----- Entries provided -----

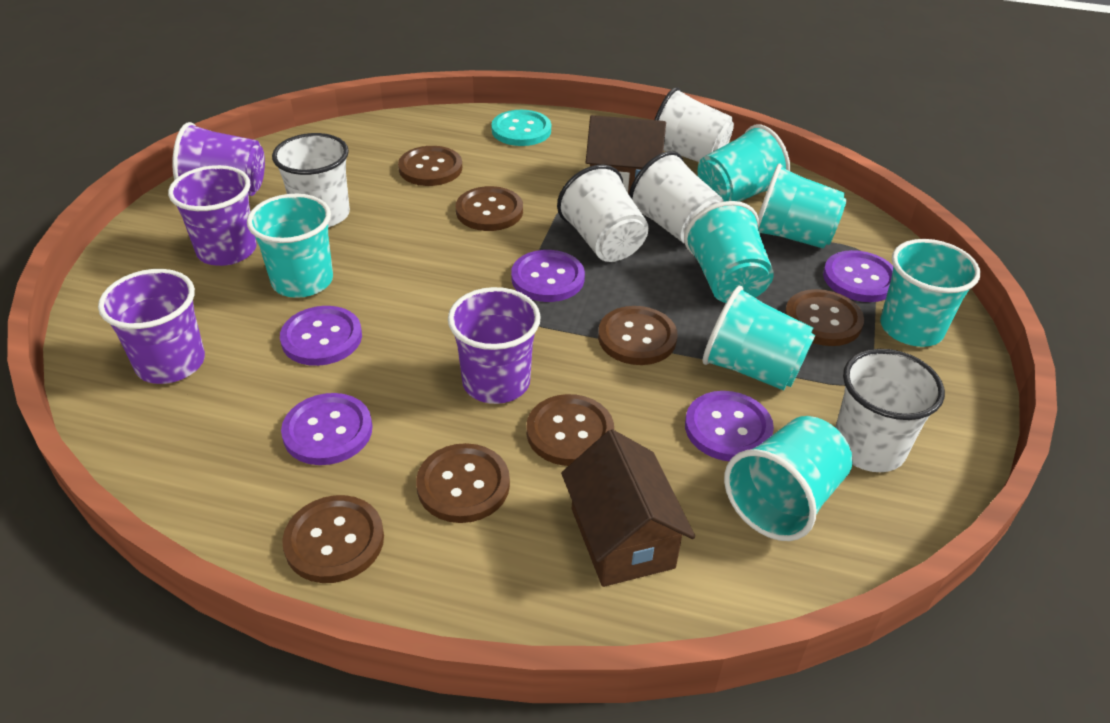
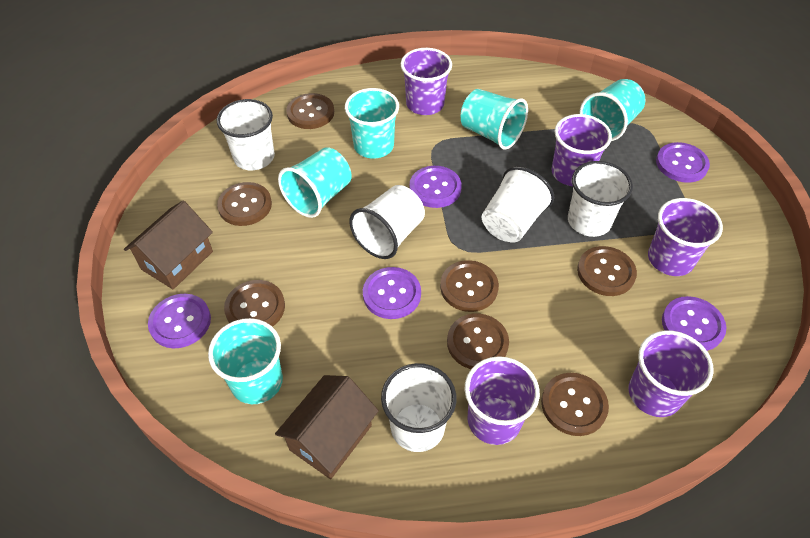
purple cup: 4 -> 5
turquoise button: 1 -> 0
turquoise cup: 7 -> 5

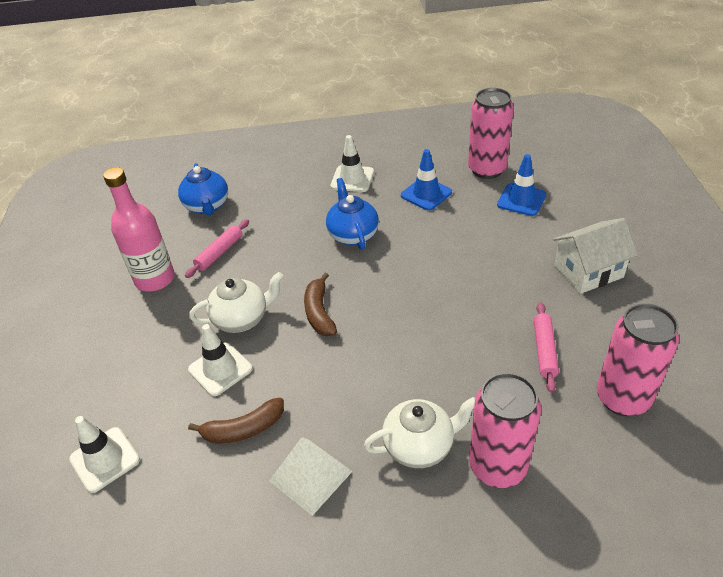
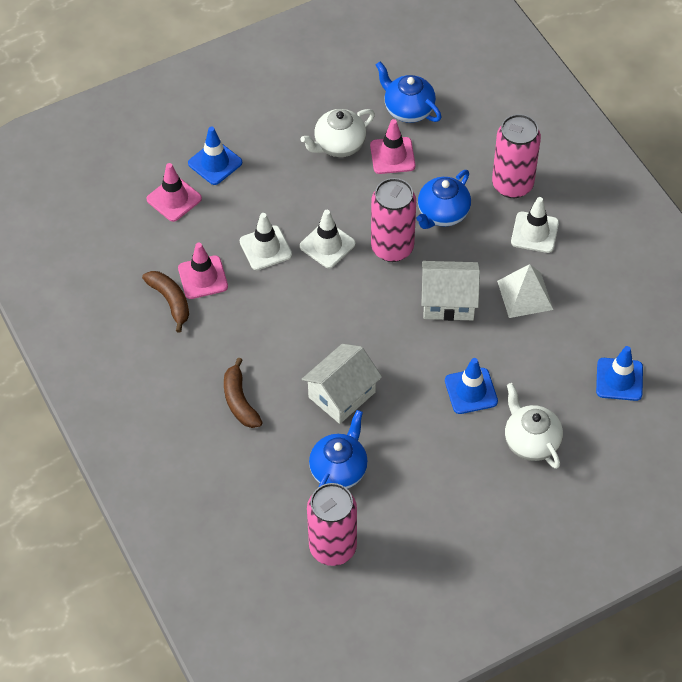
blue teapot: 2 -> 3
blue traffic cone: 2 -> 3
pink bottle: 1 -> 0
pink rolling pin: 2 -> 0
pink traffic cone: 0 -> 3
white house: 1 -> 2

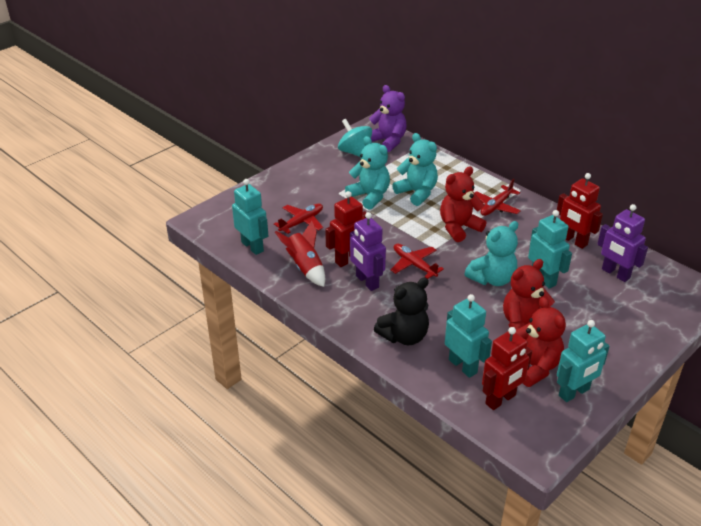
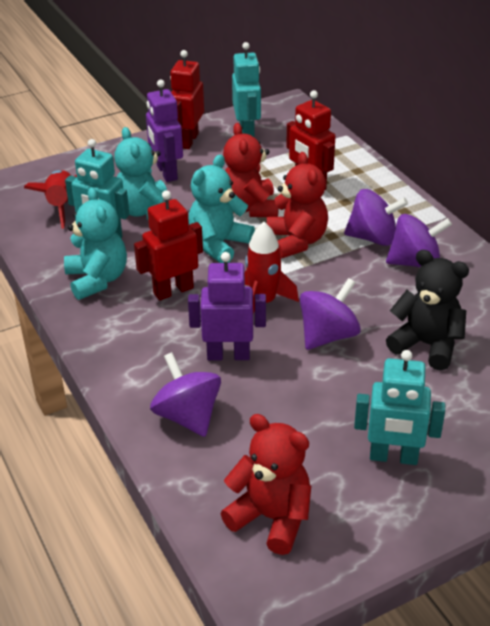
purple spinning top: 0 -> 4
purple teddy bear: 1 -> 0
red plane: 3 -> 0
red rocket: 1 -> 2
turquoise robot: 4 -> 3
turquoise spinning top: 1 -> 0

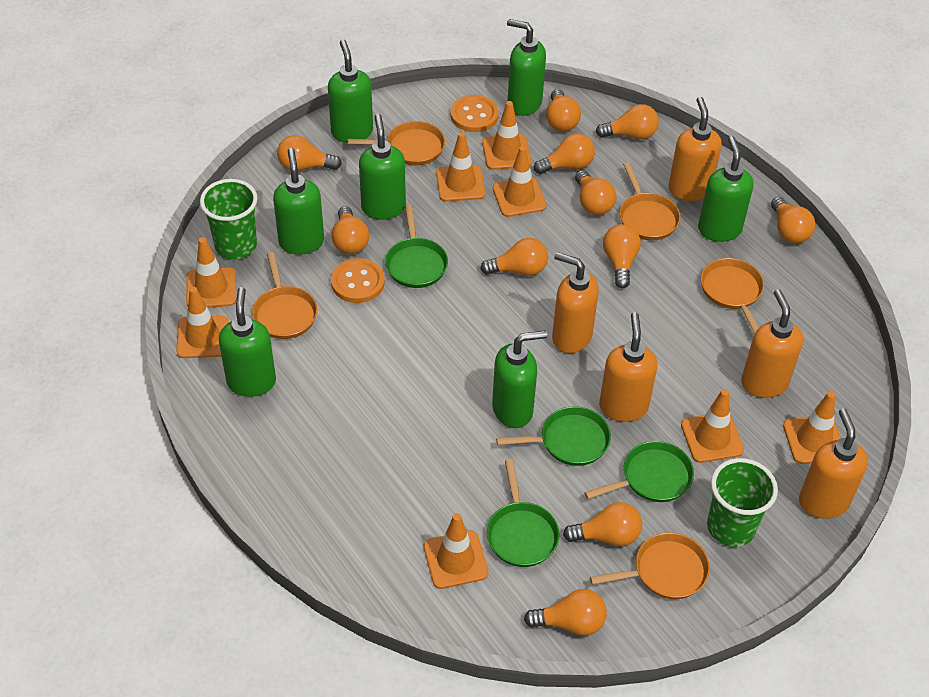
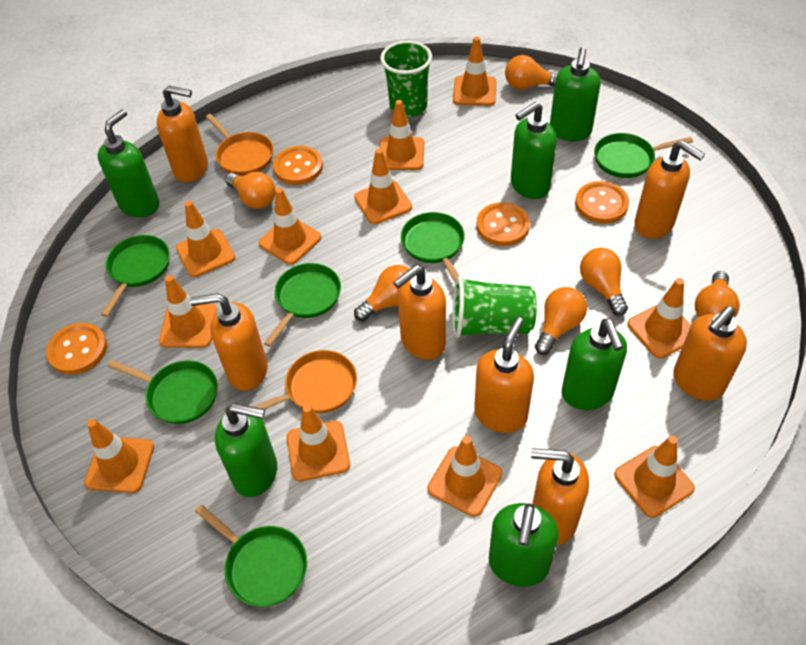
green pan: 4 -> 6
green soap dispenser: 7 -> 6
orange button: 2 -> 4
orange light bulb: 11 -> 6
orange pan: 5 -> 2
orange soap dispenser: 5 -> 7
orange traffic cone: 8 -> 11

-----

Each entry above must be set down word for word; none of its pictures belong in the copy.

purple cup: 4 -> 5
turquoise button: 1 -> 0
turquoise cup: 7 -> 5

blue teapot: 2 -> 3
blue traffic cone: 2 -> 3
pink bottle: 1 -> 0
pink rolling pin: 2 -> 0
pink traffic cone: 0 -> 3
white house: 1 -> 2

purple spinning top: 0 -> 4
purple teddy bear: 1 -> 0
red plane: 3 -> 0
red rocket: 1 -> 2
turquoise robot: 4 -> 3
turquoise spinning top: 1 -> 0

green pan: 4 -> 6
green soap dispenser: 7 -> 6
orange button: 2 -> 4
orange light bulb: 11 -> 6
orange pan: 5 -> 2
orange soap dispenser: 5 -> 7
orange traffic cone: 8 -> 11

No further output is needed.